What to do >> Each record below should be returned exactly, with its pictures left out.

Material for this exercise >>
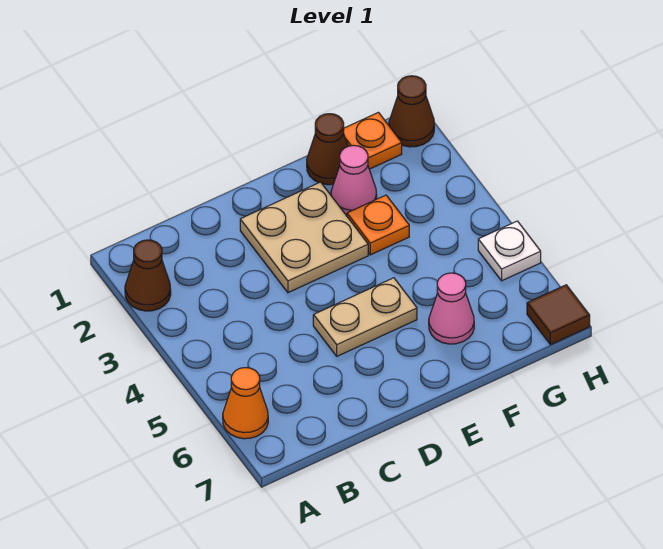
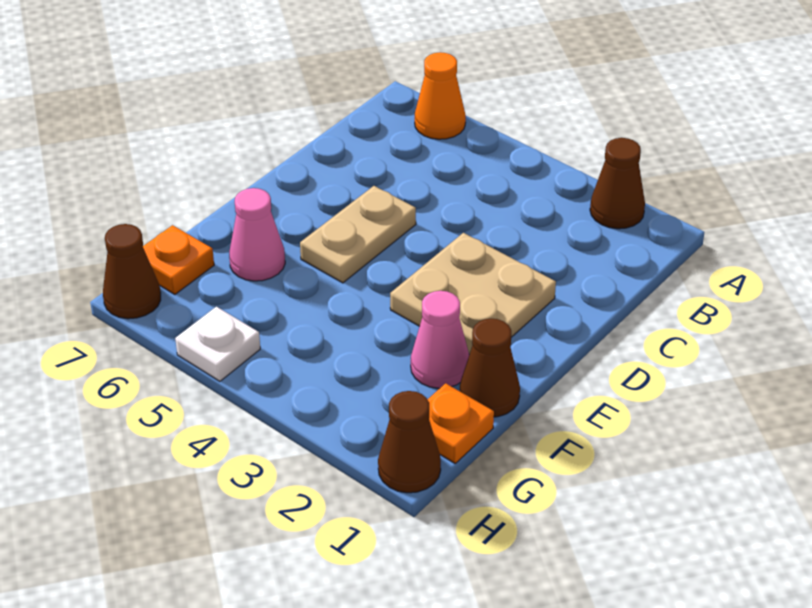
orange plate F3 level 1 -> orange plate G7 level 1
brown tile H7 level 1 -> brown cone H7 level 1

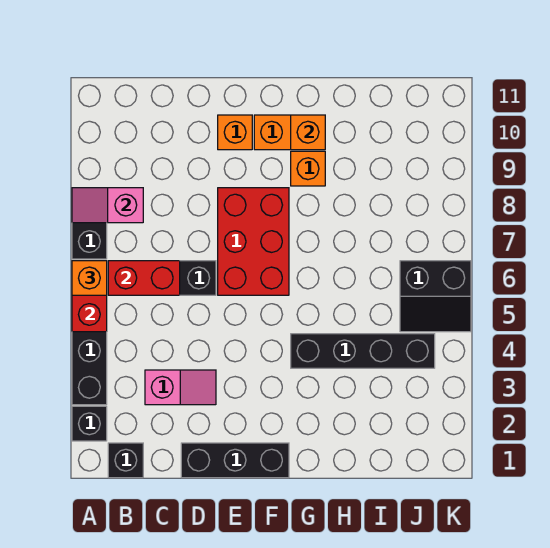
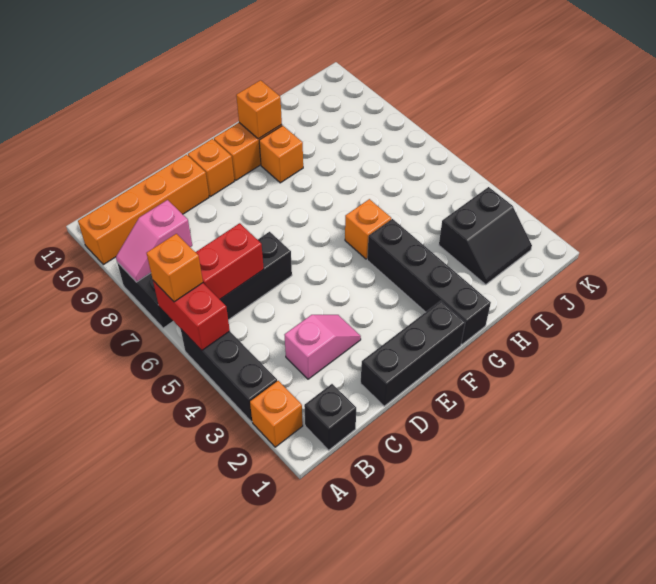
black brick A2 level 1 -> orange brick A2 level 1
none -> orange brick A10:D10 level 1
red brick E6:F8 level 1 -> none
black brick G4:J4 level 1 -> black brick G1:G4 level 1
none -> orange brick G5 level 1
black slope J5:K6 level 1 top 6 -> black slope I2:J3 level 1 top 3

Your response >>
orange plate F3 level 1 -> orange plate G7 level 1
brown tile H7 level 1 -> brown cone H7 level 1

black brick A2 level 1 -> orange brick A2 level 1
none -> orange brick A10:D10 level 1
red brick E6:F8 level 1 -> none
black brick G4:J4 level 1 -> black brick G1:G4 level 1
none -> orange brick G5 level 1
black slope J5:K6 level 1 top 6 -> black slope I2:J3 level 1 top 3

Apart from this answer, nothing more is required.